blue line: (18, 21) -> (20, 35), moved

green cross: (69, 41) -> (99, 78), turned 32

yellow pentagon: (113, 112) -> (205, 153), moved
* * *
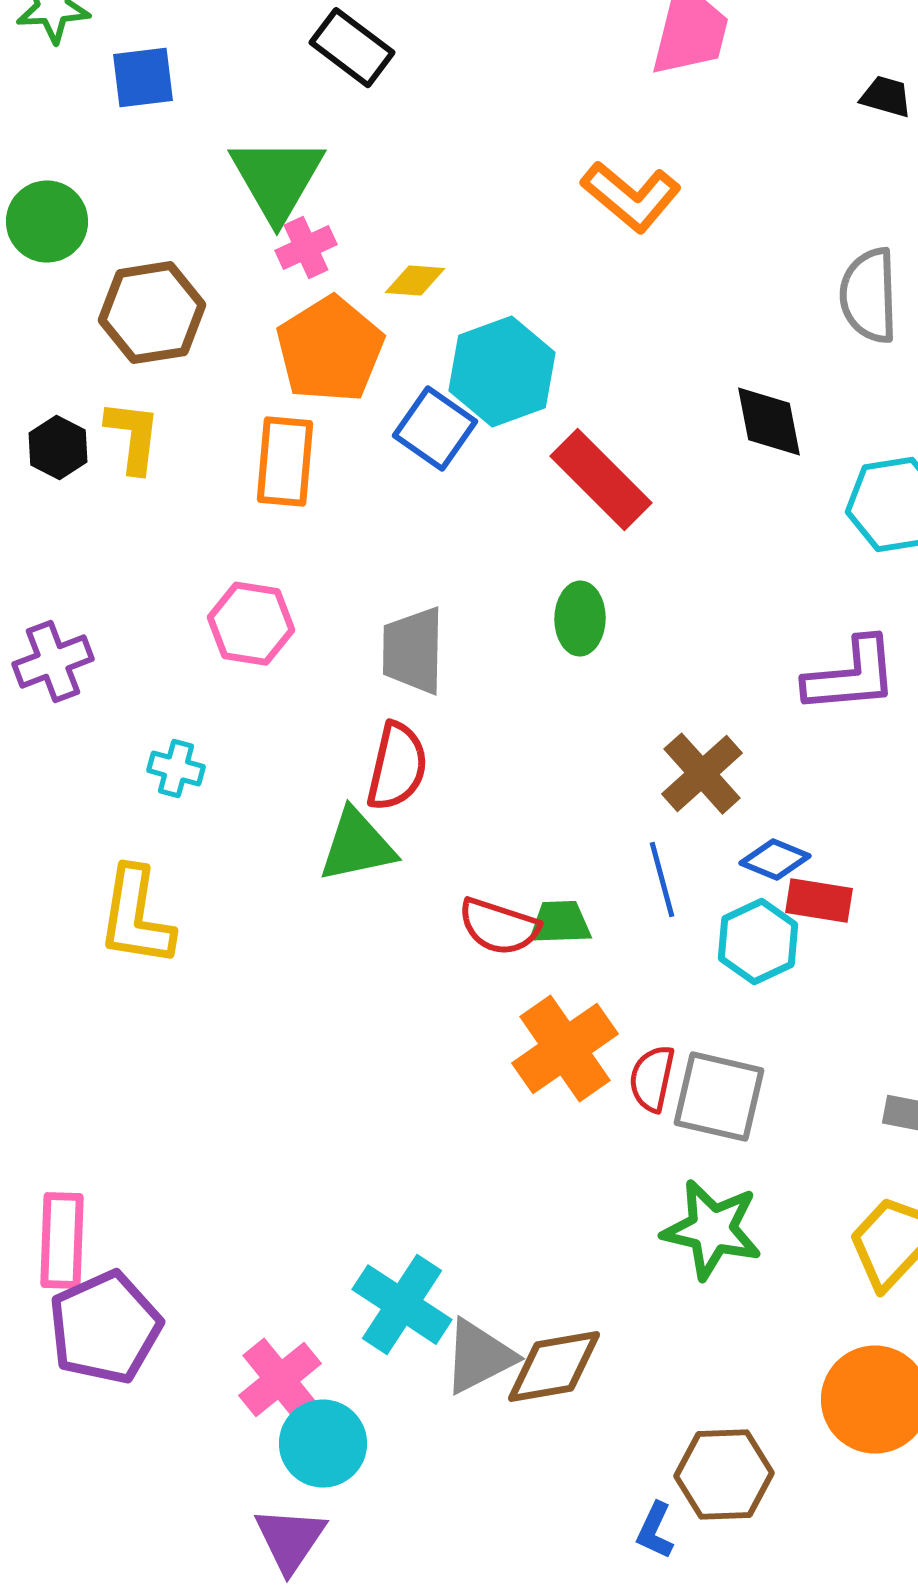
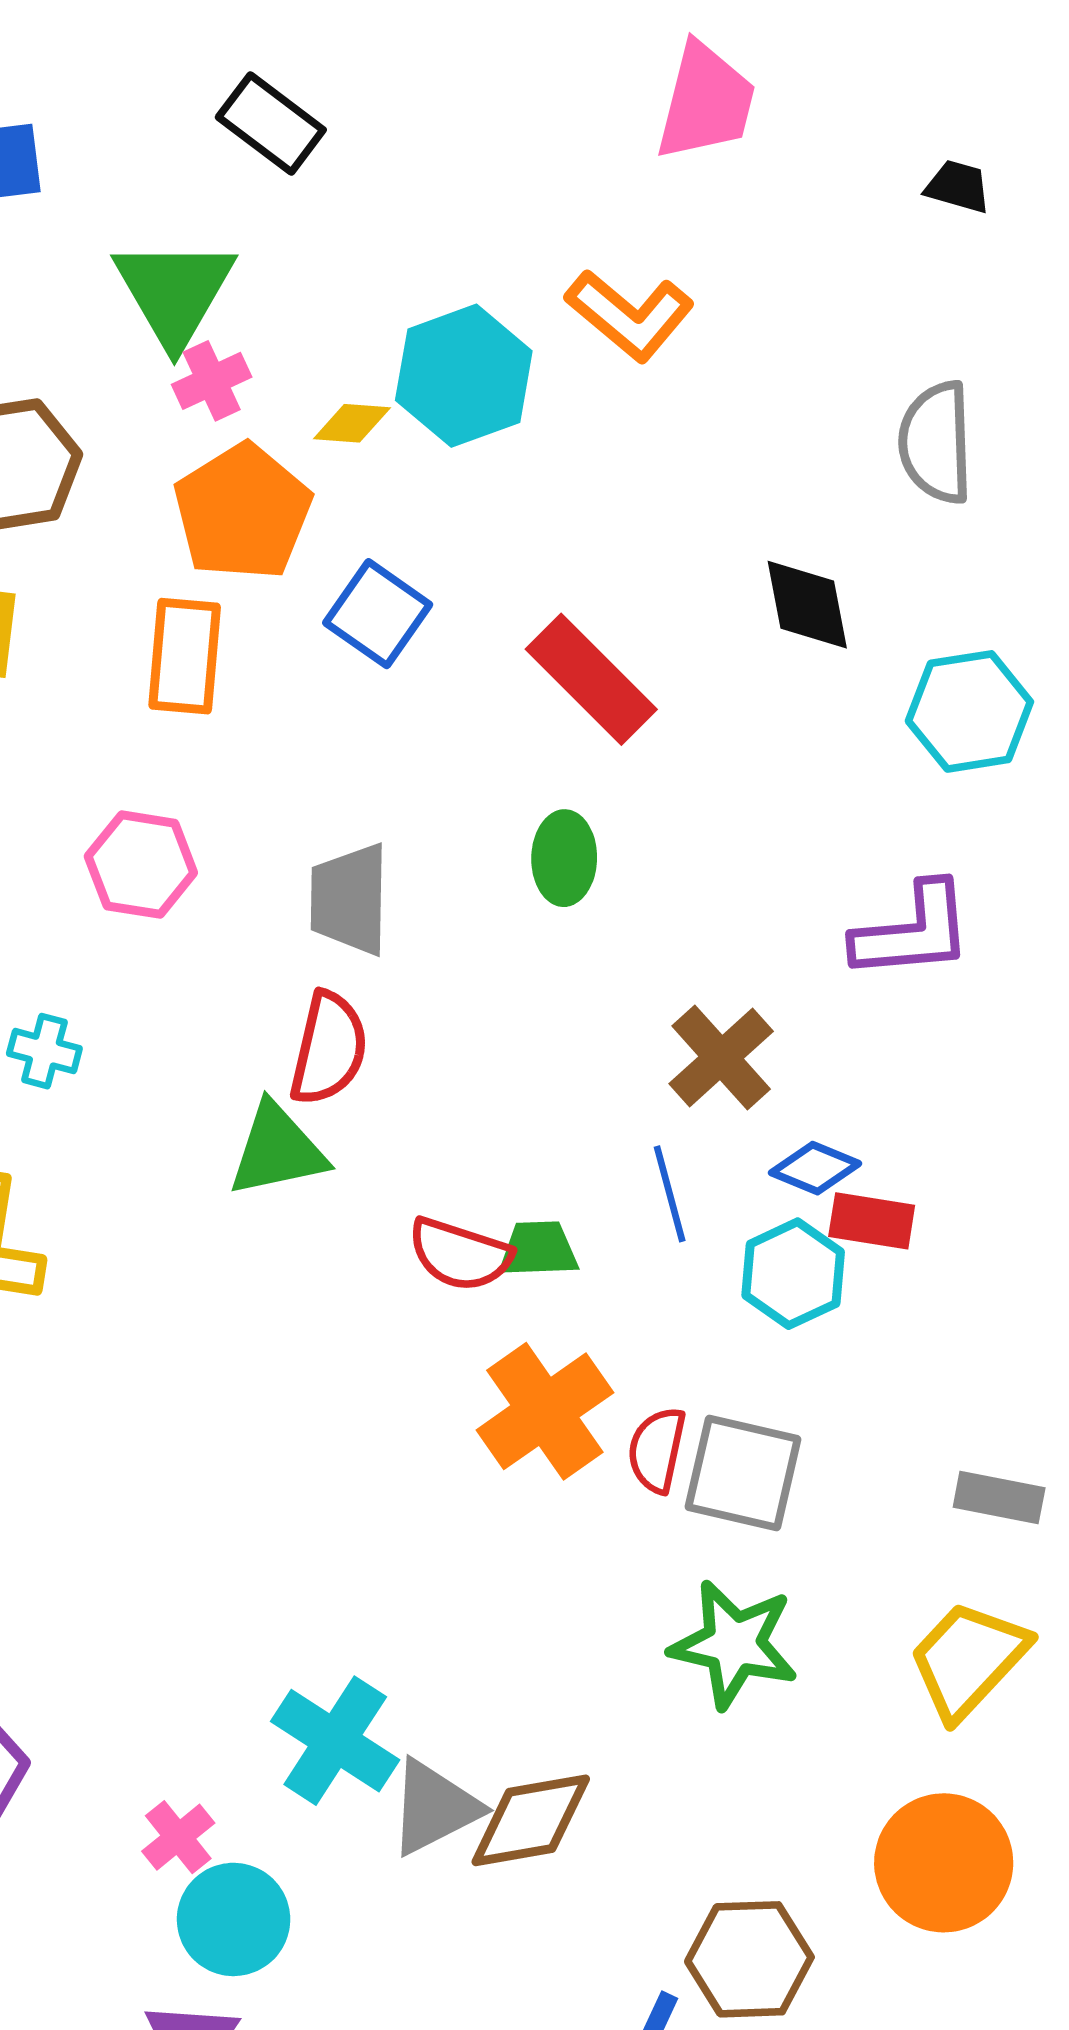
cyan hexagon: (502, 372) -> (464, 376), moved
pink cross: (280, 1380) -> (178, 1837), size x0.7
==
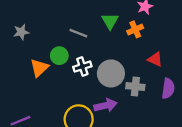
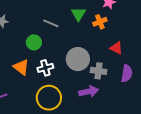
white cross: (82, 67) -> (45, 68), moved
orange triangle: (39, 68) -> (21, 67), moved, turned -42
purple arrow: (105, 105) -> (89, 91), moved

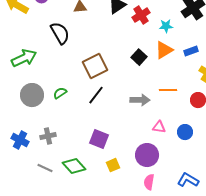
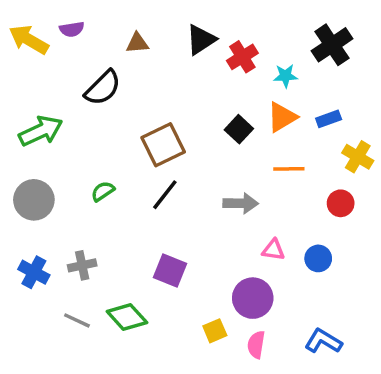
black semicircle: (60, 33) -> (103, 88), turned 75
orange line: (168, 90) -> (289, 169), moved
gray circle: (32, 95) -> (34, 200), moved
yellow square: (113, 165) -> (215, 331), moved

■ WHAT IS BEING ASKED
The lines above from the one containing "blue line: (18, 21) -> (20, 35), moved" through the one containing "yellow pentagon: (113, 112)" are to be set down exactly, and no others.

■ SOLUTION TO THIS EXERCISE
blue line: (18, 21) -> (20, 35), moved

green cross: (69, 41) -> (99, 78), turned 32

yellow pentagon: (113, 112) -> (205, 153), moved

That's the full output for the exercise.